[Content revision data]
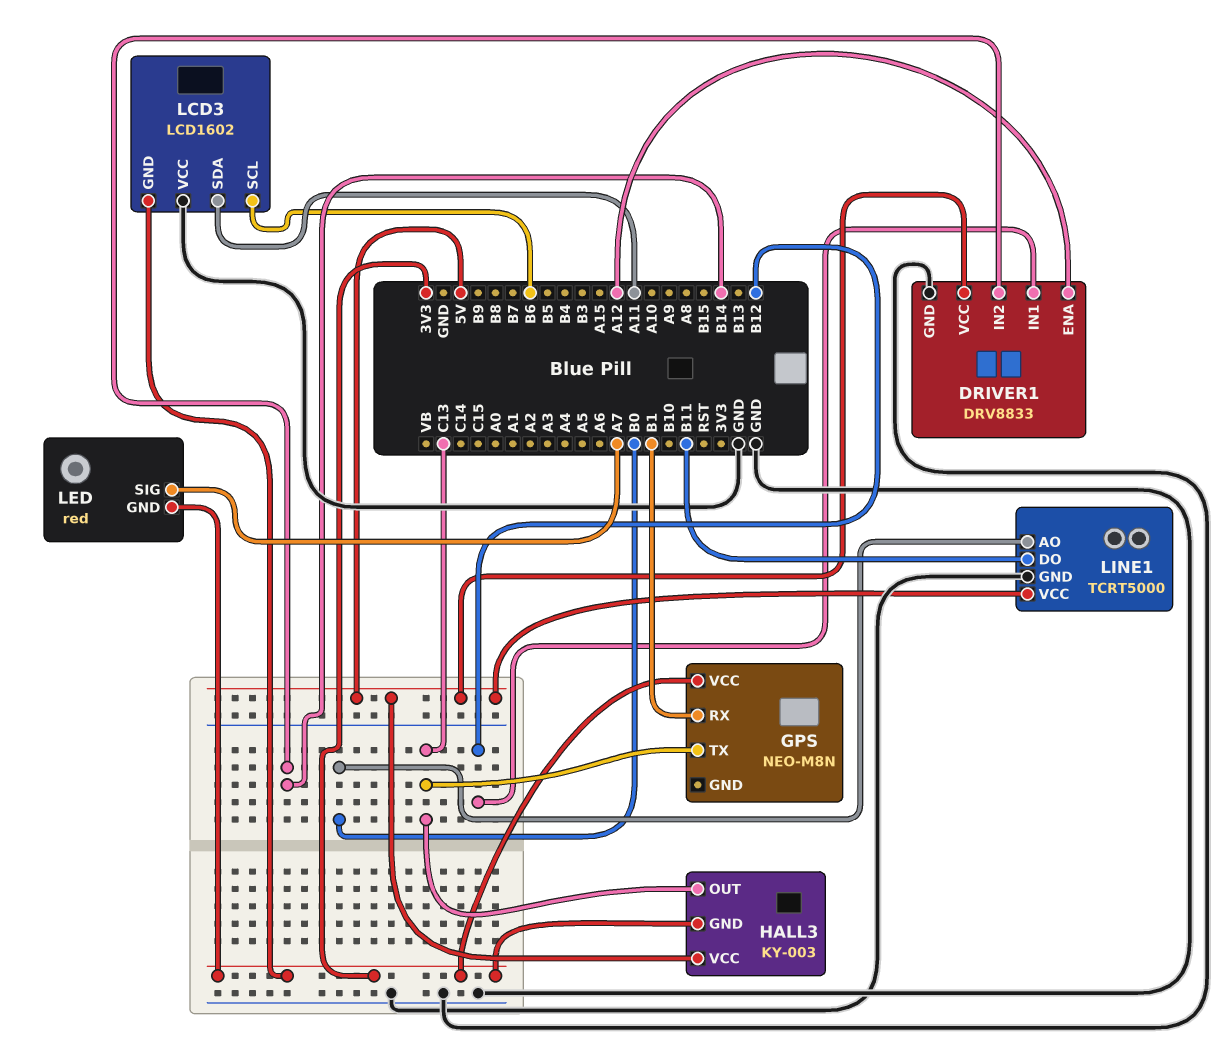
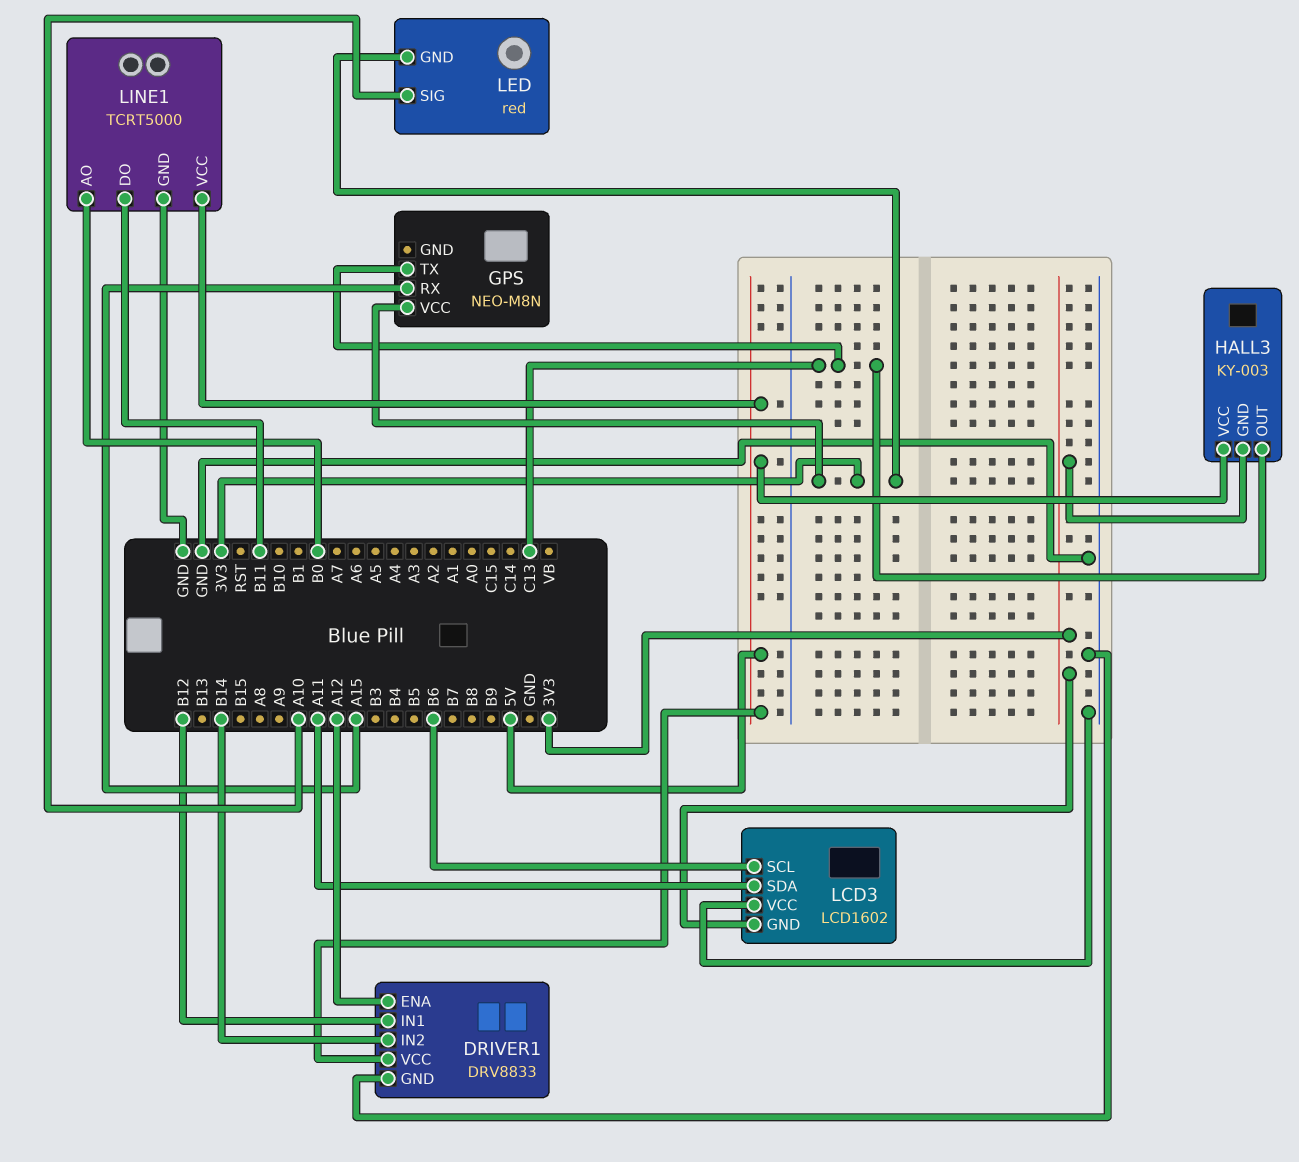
GPS pin RX: B1 -> A15
LED pin SIG: A7 -> A10

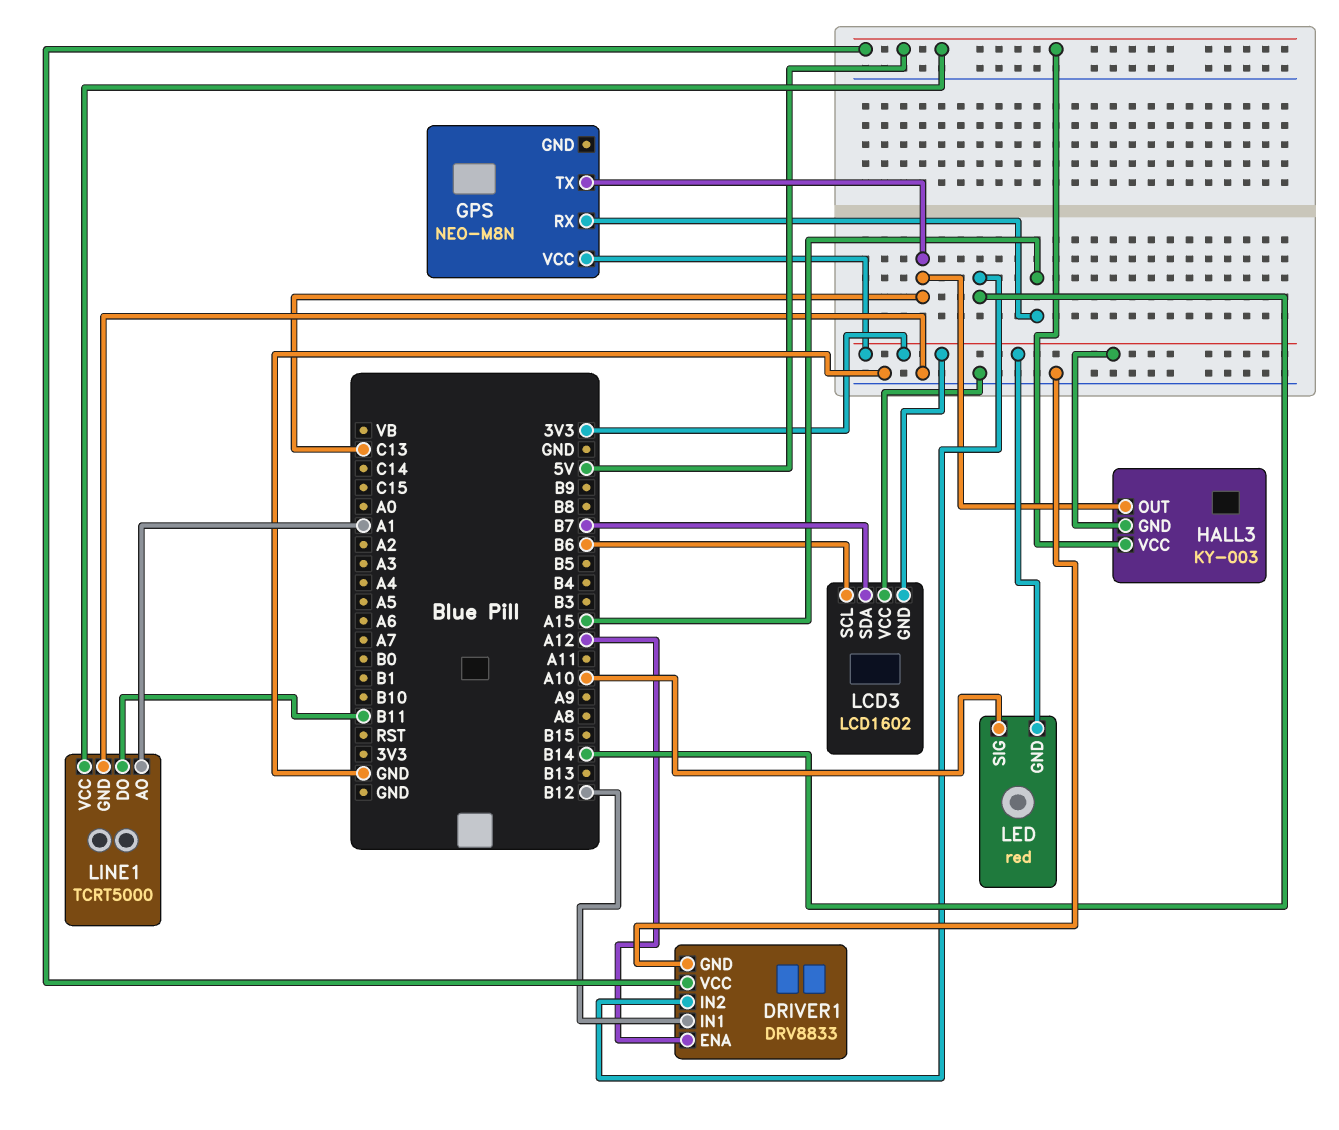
LCD3 pin SDA: A11 -> B7
LINE1 pin AO: B0 -> A1

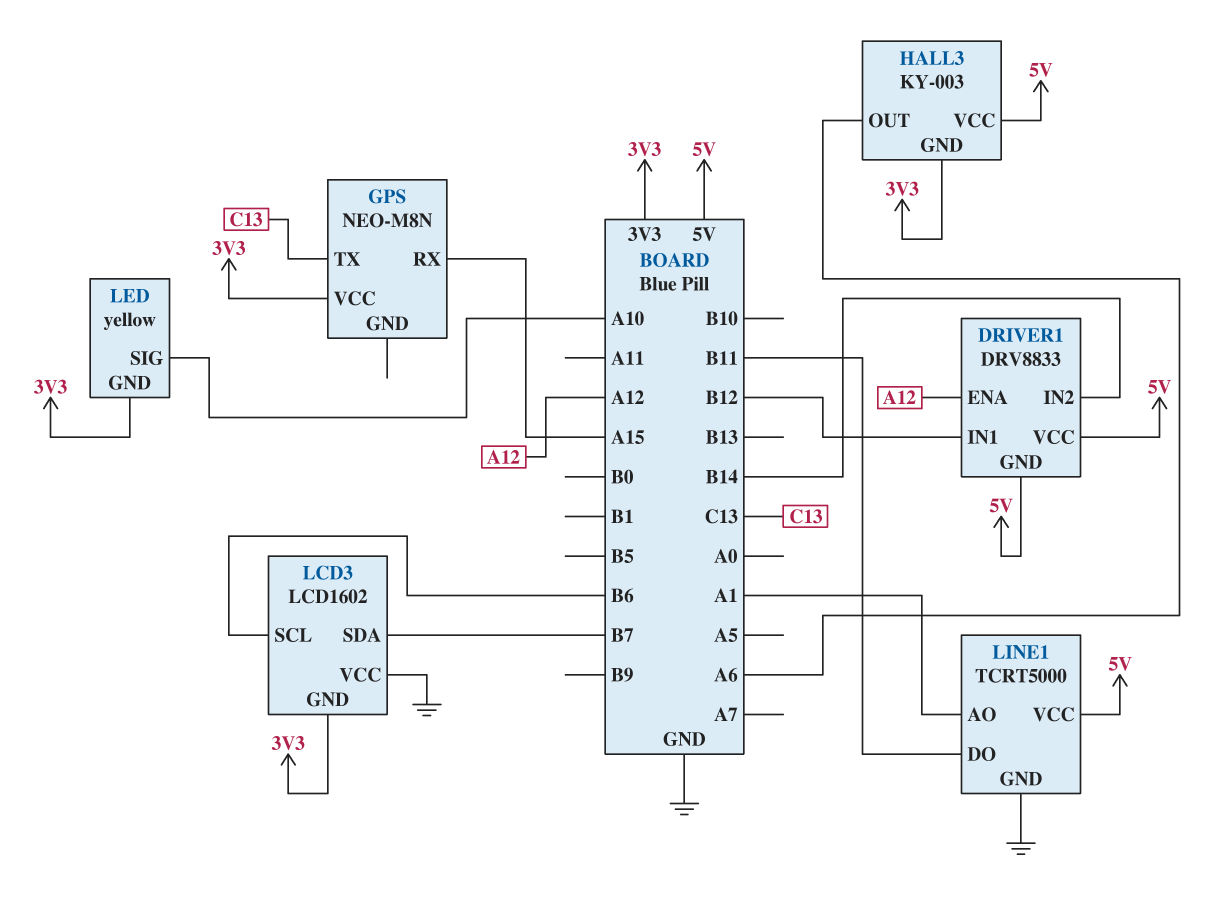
DRIVER1 pin GND: GND -> 5V
HALL3 pin OUT: C13 -> A6
LED: red -> yellow

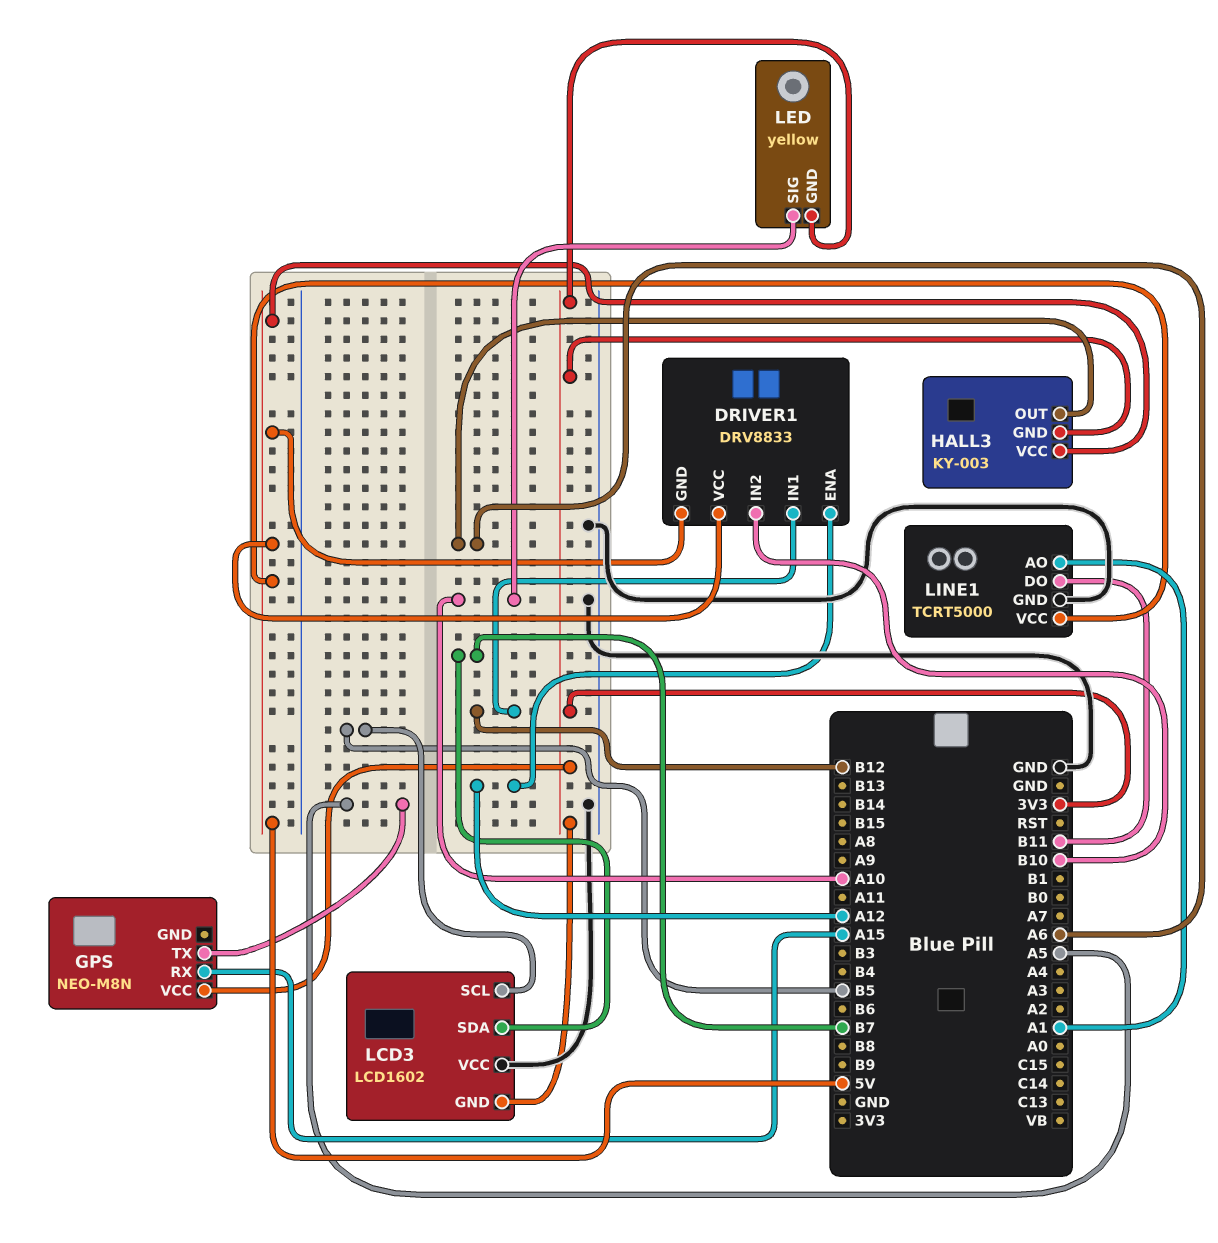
DRIVER1 pin IN2: B14 -> B10
GPS pin TX: C13 -> A5
LCD3 pin SCL: B6 -> B5

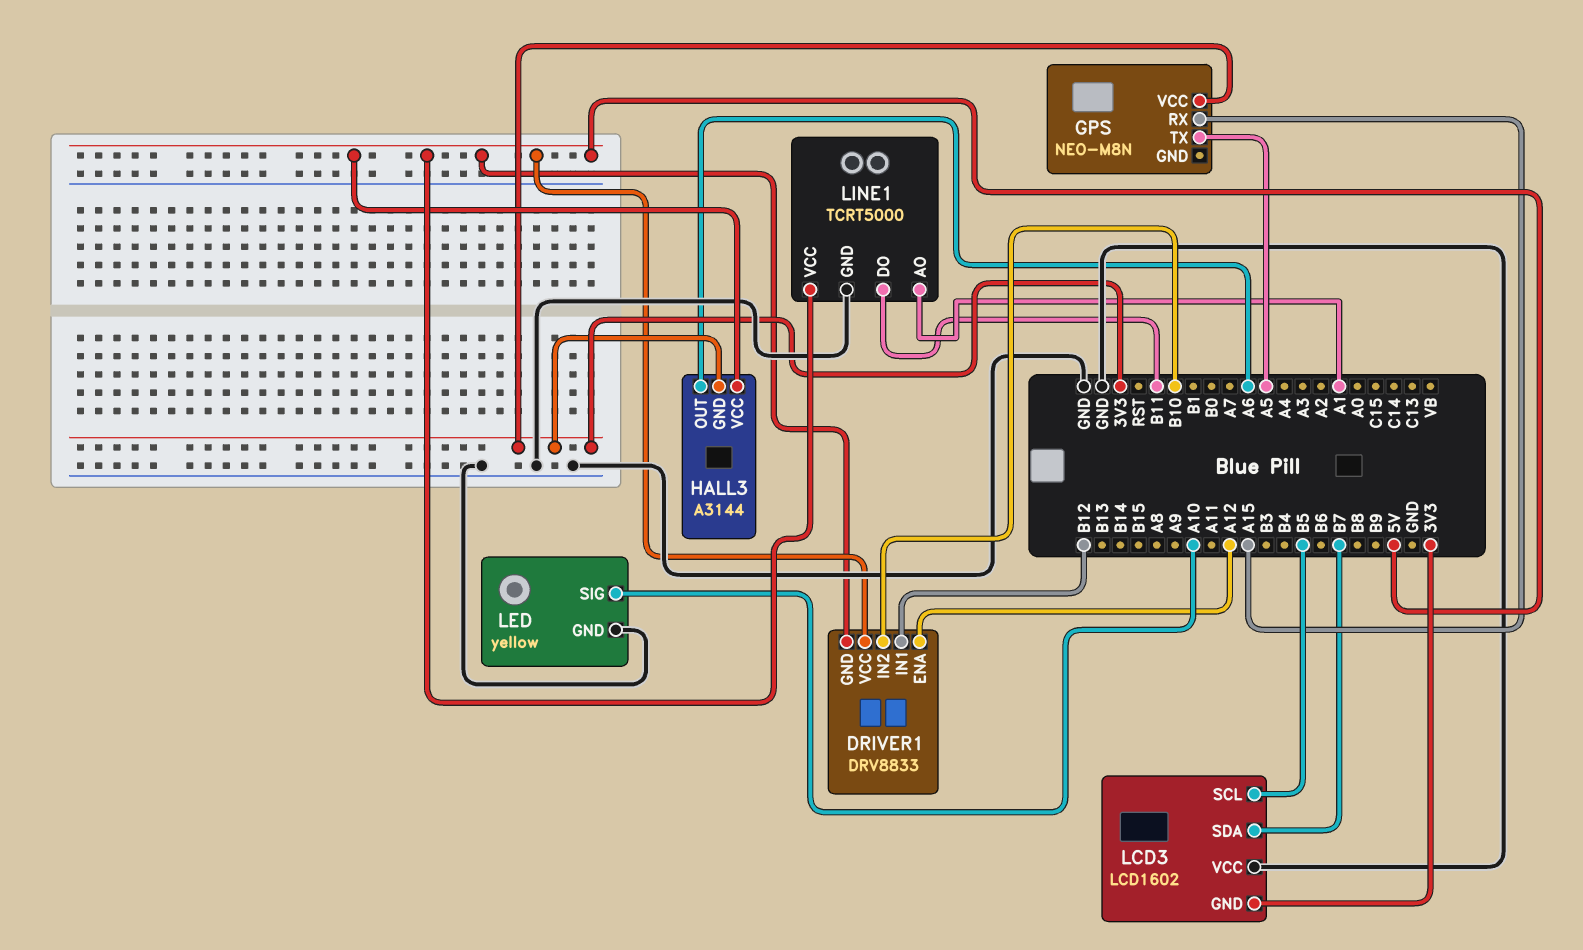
HALL3: KY-003 -> A3144
LED pin GND: 3V3 -> GND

**What the task asks**
Could the entries above be copied out exactly, with no pictures included?

**Answer box**
GPS pin RX: B1 -> A15
LED pin SIG: A7 -> A10

LCD3 pin SDA: A11 -> B7
LINE1 pin AO: B0 -> A1

DRIVER1 pin GND: GND -> 5V
HALL3 pin OUT: C13 -> A6
LED: red -> yellow

DRIVER1 pin IN2: B14 -> B10
GPS pin TX: C13 -> A5
LCD3 pin SCL: B6 -> B5

HALL3: KY-003 -> A3144
LED pin GND: 3V3 -> GND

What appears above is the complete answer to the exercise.